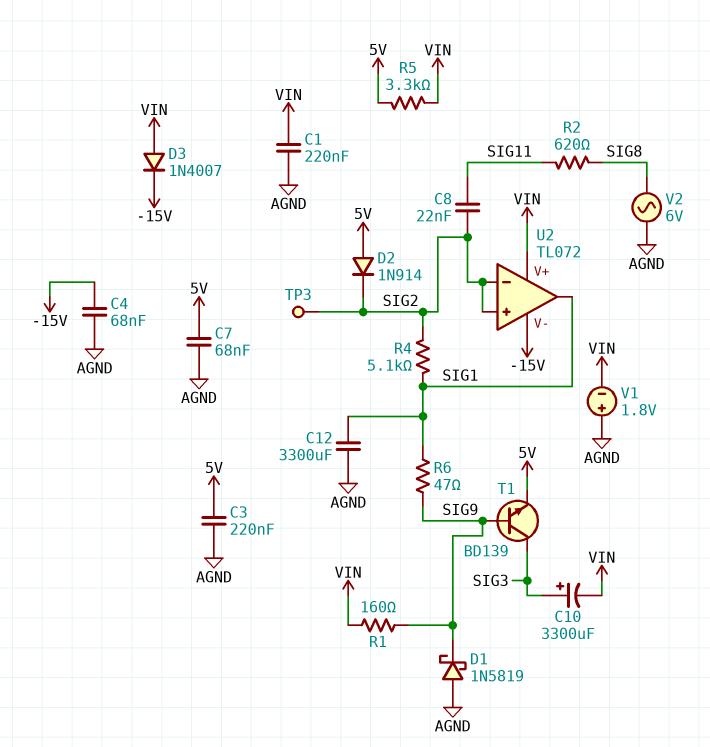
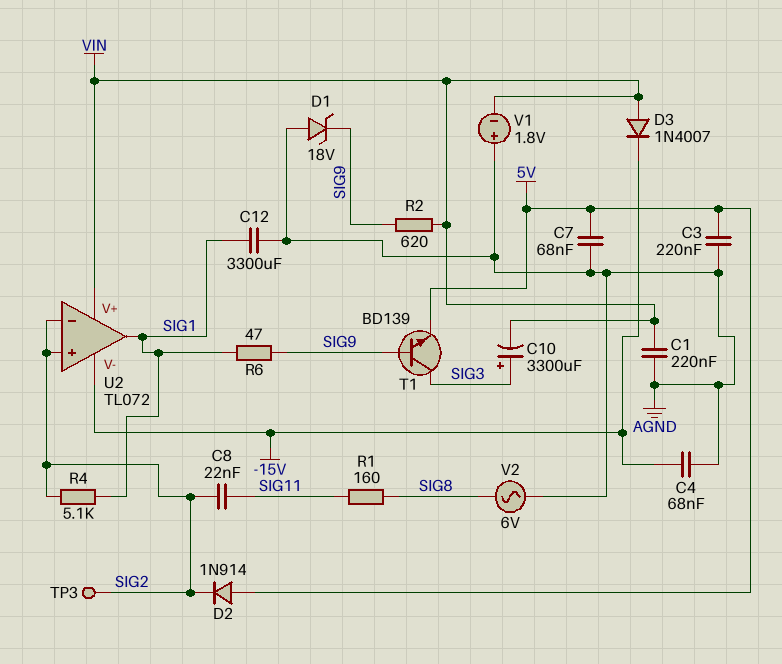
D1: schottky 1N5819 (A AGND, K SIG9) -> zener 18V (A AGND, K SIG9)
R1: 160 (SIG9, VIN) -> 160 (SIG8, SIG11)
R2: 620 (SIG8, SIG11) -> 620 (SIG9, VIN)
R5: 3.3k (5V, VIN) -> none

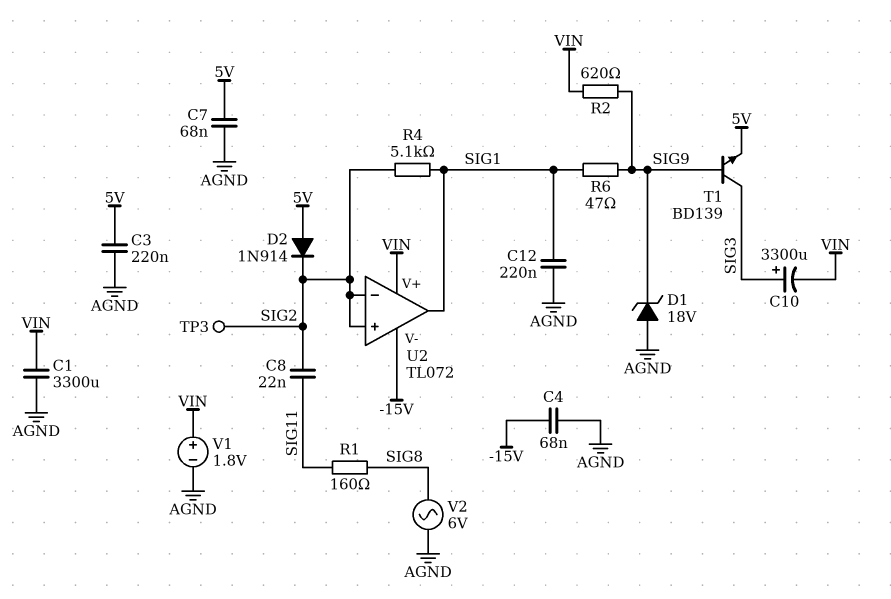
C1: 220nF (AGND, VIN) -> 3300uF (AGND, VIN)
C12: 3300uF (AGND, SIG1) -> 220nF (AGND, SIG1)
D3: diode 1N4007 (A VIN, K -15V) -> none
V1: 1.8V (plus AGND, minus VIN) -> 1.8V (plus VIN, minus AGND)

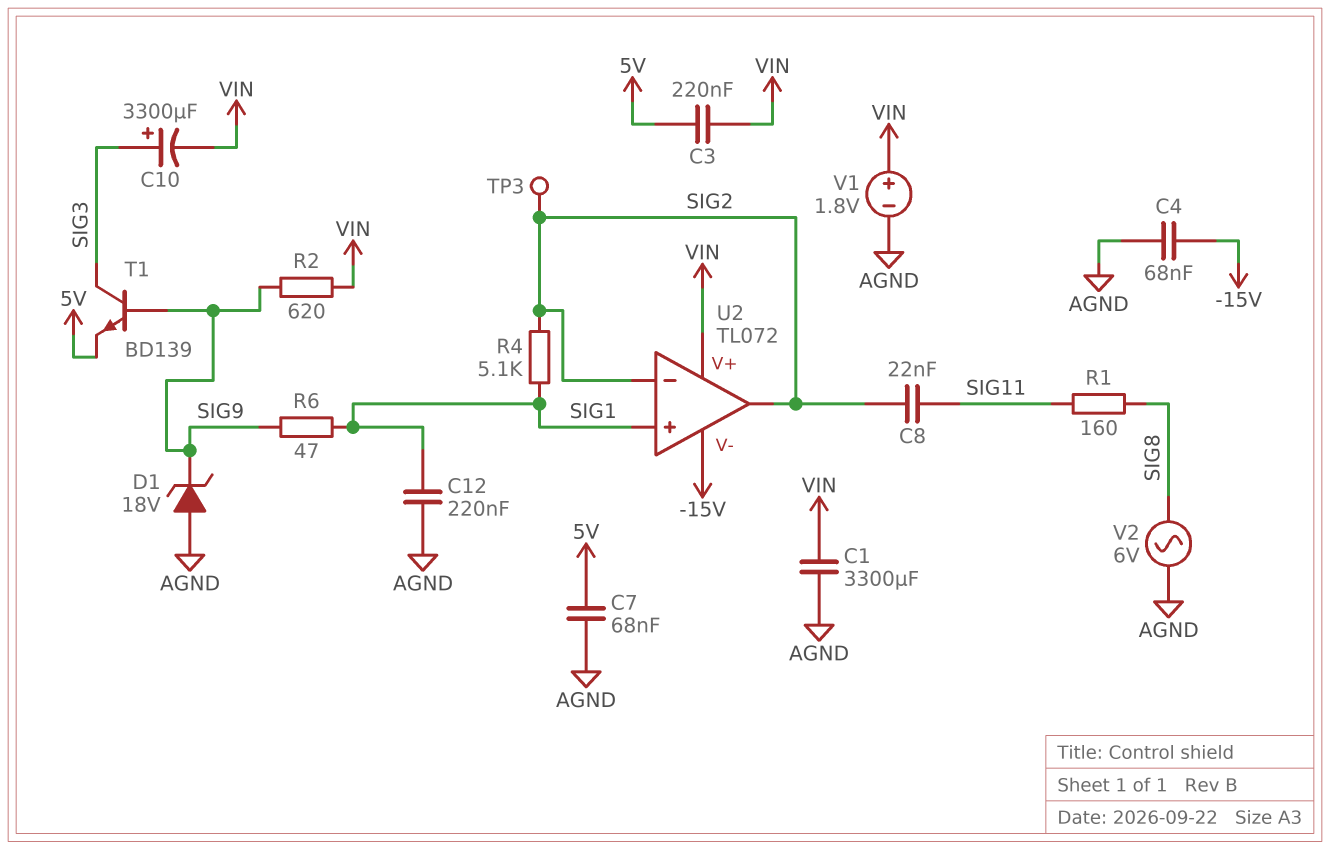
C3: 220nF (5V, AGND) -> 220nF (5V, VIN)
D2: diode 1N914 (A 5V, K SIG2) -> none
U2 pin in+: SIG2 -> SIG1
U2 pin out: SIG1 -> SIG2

* * *

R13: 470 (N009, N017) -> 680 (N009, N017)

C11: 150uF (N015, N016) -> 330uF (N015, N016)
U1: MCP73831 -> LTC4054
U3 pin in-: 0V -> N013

## What you should do:
In the listing above, find the line containing "C12: 3300uF (AGND, SIG1)" and the line containing "U2 pin out: SIG1 -> SIG2"; print those lines and every line between them exactly, leaving out pictures.

## Result of the exercise:
C12: 3300uF (AGND, SIG1) -> 220nF (AGND, SIG1)
D3: diode 1N4007 (A VIN, K -15V) -> none
V1: 1.8V (plus AGND, minus VIN) -> 1.8V (plus VIN, minus AGND)

C3: 220nF (5V, AGND) -> 220nF (5V, VIN)
D2: diode 1N914 (A 5V, K SIG2) -> none
U2 pin in+: SIG2 -> SIG1
U2 pin out: SIG1 -> SIG2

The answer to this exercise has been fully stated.